Problem:
In the records, each line holding "drum" must be reported.

Record extracts:
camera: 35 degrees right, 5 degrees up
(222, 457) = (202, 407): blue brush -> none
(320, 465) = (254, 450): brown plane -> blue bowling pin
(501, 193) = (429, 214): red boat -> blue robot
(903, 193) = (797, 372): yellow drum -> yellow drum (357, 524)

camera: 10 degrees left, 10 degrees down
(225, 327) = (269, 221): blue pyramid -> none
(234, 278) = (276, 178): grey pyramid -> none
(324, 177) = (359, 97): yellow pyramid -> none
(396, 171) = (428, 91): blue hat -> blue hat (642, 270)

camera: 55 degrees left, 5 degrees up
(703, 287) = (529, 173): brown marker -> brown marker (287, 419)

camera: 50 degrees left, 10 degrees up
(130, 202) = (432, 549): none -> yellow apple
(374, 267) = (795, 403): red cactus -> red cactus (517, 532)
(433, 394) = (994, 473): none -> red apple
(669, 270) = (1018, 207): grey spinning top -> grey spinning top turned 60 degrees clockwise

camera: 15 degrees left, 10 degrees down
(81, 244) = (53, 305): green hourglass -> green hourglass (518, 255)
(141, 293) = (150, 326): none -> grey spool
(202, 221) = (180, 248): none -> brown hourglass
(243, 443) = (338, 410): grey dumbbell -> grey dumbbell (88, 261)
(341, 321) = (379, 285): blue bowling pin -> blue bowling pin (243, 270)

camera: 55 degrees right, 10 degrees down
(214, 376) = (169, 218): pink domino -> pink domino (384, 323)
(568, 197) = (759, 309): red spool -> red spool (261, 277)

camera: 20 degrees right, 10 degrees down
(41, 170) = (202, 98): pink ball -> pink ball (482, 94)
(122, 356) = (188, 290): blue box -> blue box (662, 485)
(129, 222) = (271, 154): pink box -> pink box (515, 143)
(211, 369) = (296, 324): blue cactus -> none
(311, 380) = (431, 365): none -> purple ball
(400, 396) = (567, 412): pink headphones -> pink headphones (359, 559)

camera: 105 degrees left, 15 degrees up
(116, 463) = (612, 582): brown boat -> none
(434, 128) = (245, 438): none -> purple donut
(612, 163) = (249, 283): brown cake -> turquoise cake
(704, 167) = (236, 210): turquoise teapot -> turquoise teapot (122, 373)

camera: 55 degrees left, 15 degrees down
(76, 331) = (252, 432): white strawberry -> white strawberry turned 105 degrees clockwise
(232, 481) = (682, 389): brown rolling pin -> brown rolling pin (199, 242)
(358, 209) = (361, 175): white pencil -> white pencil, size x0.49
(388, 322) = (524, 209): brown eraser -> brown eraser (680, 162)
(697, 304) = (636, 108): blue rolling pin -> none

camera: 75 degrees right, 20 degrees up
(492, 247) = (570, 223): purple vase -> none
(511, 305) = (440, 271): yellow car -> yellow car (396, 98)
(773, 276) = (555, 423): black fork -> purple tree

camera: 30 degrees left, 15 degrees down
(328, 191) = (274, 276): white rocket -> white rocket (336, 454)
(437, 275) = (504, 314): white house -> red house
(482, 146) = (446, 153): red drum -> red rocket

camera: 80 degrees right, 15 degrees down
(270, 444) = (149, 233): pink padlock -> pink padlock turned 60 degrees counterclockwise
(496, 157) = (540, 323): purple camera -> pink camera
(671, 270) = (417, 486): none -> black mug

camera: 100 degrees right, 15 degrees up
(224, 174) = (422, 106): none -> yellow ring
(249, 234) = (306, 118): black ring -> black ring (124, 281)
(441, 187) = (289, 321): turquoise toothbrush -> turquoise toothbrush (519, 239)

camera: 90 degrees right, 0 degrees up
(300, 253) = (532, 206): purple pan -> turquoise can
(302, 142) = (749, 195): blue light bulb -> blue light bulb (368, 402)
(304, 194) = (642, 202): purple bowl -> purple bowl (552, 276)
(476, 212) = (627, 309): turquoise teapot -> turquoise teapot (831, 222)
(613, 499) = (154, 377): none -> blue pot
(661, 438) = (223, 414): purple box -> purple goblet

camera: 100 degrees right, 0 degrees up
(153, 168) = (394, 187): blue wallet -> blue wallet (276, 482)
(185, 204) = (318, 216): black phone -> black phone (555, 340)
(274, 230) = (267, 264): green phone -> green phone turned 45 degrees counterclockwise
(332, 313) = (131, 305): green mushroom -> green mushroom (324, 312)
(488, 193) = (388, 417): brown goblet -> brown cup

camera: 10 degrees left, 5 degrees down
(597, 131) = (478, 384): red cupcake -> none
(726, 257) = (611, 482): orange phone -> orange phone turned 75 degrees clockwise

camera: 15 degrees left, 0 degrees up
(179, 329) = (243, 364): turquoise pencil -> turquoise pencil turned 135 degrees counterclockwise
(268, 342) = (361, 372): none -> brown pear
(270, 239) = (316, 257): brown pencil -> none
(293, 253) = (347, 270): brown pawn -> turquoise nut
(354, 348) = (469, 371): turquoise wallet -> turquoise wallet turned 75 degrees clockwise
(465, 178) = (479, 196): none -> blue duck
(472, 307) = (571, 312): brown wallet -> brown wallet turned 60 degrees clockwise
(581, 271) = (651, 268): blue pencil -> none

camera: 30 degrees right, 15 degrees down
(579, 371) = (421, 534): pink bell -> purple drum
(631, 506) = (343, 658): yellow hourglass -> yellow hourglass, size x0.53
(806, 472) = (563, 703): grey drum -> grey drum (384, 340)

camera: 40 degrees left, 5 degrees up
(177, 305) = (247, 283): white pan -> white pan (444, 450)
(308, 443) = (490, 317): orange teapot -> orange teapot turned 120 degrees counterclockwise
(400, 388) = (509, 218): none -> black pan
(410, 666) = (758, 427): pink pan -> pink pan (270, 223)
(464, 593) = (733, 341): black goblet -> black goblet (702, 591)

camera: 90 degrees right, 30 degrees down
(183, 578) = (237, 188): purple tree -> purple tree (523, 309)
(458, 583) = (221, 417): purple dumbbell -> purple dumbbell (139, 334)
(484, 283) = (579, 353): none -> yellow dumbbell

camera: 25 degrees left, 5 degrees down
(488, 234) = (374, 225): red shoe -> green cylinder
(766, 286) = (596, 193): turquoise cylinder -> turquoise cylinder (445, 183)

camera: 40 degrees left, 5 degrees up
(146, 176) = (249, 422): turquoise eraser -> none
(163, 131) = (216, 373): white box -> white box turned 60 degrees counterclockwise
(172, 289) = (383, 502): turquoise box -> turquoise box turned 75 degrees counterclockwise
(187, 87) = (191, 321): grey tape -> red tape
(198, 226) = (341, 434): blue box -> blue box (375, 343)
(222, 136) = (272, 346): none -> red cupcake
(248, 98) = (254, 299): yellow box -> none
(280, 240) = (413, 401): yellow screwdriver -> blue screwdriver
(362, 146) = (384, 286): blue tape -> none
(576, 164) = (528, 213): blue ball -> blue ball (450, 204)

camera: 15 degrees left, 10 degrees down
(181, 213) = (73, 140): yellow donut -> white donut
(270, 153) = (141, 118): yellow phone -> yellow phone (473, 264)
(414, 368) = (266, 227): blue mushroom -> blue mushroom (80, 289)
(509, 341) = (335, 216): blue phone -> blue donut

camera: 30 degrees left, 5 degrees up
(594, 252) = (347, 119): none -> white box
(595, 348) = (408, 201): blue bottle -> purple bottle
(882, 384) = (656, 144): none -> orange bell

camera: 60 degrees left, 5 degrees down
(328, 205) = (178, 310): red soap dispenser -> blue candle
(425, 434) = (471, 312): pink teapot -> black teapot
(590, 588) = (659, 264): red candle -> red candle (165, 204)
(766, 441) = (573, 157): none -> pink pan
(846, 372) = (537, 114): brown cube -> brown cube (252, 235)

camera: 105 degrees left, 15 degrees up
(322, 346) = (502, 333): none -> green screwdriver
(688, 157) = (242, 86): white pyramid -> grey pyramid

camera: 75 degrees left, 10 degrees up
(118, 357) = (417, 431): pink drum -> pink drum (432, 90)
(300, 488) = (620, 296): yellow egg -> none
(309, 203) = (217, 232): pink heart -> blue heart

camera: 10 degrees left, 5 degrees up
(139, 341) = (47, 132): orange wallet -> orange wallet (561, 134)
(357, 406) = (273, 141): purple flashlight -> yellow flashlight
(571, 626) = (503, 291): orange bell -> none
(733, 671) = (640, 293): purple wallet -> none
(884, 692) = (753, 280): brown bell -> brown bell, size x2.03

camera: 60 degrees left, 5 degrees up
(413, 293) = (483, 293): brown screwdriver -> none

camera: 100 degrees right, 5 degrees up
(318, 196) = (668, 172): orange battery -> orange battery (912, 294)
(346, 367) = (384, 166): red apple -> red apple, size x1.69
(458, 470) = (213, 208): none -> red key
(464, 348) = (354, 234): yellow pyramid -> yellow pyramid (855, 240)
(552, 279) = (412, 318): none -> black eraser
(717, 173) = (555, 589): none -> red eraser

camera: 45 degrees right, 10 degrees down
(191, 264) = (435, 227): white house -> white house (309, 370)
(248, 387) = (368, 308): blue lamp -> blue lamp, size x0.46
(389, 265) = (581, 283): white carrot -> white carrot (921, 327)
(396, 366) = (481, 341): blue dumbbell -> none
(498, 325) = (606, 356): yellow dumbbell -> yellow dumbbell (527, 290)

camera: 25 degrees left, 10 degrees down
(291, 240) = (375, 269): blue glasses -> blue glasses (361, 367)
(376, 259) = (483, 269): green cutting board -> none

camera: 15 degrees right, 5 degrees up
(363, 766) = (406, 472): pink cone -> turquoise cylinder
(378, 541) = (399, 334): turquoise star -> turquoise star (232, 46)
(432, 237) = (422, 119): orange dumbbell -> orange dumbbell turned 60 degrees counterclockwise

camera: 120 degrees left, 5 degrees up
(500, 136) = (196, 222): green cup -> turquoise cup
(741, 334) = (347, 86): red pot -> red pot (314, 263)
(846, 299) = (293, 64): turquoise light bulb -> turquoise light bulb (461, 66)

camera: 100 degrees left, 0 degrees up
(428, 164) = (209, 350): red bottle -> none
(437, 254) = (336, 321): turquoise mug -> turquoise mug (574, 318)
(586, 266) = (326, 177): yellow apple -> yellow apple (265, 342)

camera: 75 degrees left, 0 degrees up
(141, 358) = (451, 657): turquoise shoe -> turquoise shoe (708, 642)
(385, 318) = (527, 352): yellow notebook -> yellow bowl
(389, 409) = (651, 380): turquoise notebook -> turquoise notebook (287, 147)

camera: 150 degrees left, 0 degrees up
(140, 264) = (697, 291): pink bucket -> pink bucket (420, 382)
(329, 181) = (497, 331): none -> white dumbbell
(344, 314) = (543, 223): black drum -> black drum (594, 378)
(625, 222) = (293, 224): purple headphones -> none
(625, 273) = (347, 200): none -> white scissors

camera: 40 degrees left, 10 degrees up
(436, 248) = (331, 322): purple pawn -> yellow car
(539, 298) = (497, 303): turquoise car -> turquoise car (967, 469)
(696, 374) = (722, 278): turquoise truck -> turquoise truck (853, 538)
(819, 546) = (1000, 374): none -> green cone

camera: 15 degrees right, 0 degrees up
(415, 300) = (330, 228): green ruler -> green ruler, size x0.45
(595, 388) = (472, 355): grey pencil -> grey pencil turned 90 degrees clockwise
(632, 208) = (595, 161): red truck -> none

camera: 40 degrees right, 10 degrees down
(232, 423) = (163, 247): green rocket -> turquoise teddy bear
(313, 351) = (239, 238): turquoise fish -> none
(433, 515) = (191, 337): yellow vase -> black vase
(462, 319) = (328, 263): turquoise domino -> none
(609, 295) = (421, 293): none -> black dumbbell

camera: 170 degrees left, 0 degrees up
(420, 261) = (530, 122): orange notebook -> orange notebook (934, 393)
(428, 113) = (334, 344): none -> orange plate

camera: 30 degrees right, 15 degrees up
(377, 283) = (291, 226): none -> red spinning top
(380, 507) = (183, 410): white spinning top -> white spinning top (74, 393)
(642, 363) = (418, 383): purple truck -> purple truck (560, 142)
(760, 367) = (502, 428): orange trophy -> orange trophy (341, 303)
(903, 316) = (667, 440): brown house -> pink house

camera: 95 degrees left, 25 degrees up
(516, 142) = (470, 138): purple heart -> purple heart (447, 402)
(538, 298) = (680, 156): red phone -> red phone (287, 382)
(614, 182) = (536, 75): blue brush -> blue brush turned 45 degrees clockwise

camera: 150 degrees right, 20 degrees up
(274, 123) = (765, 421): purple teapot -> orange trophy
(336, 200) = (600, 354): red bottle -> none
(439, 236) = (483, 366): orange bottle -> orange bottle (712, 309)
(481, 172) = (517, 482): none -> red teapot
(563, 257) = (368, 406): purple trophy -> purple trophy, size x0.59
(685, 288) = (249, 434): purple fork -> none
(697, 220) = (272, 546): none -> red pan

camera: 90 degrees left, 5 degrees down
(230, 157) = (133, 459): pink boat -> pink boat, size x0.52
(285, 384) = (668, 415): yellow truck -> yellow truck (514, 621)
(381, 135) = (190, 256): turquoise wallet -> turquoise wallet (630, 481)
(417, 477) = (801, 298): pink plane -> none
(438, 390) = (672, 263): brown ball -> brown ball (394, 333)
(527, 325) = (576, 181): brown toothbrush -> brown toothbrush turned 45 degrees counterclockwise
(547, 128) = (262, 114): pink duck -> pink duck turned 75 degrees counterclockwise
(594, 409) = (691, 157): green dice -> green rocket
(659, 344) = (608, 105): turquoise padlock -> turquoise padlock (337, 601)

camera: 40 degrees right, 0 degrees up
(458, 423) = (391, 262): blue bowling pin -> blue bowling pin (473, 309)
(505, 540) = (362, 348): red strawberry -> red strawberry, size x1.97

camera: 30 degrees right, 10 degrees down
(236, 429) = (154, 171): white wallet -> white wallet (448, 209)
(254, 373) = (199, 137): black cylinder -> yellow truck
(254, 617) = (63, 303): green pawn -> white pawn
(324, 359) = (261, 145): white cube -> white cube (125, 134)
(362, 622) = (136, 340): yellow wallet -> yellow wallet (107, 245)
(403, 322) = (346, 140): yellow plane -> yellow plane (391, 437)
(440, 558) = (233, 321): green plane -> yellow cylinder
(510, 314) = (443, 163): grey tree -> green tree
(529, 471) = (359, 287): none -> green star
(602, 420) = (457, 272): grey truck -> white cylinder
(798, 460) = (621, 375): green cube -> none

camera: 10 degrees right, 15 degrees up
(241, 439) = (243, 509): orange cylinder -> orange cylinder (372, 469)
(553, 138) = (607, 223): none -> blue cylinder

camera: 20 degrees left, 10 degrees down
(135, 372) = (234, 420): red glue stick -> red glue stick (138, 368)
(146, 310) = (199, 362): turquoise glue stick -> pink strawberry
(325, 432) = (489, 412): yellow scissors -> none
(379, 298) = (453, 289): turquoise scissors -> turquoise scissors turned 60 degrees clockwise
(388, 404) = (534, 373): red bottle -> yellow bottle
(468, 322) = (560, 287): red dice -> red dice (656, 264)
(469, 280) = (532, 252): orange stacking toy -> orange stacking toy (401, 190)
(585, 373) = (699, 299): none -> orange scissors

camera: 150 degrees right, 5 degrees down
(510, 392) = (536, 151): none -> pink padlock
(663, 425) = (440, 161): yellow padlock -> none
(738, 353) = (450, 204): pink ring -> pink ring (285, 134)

Response area:
(903, 193) = (797, 372): yellow drum -> yellow drum (357, 524)
(482, 146) = (446, 153): red drum -> red rocket
(579, 371) = (421, 534): pink bell -> purple drum
(806, 472) = (563, 703): grey drum -> grey drum (384, 340)
(118, 357) = (417, 431): pink drum -> pink drum (432, 90)
(344, 314) = (543, 223): black drum -> black drum (594, 378)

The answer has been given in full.